Exercise data
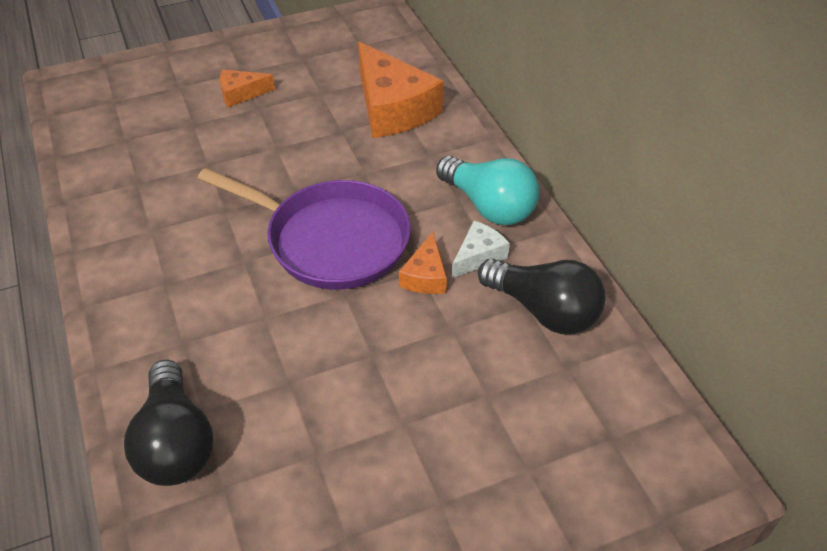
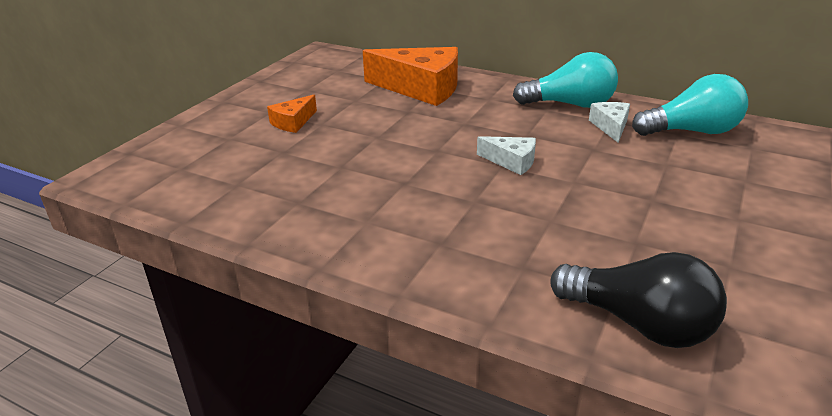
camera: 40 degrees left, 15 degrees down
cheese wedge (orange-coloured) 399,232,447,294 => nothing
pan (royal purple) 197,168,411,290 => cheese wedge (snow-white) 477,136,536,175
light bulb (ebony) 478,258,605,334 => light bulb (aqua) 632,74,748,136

Exercise aim
Retype the listing exactly. Leave out its pictures.

Solution for this problem
camera: 40 degrees left, 15 degrees down
cheese wedge (orange-coloured) 399,232,447,294 => nothing
pan (royal purple) 197,168,411,290 => cheese wedge (snow-white) 477,136,536,175
light bulb (ebony) 478,258,605,334 => light bulb (aqua) 632,74,748,136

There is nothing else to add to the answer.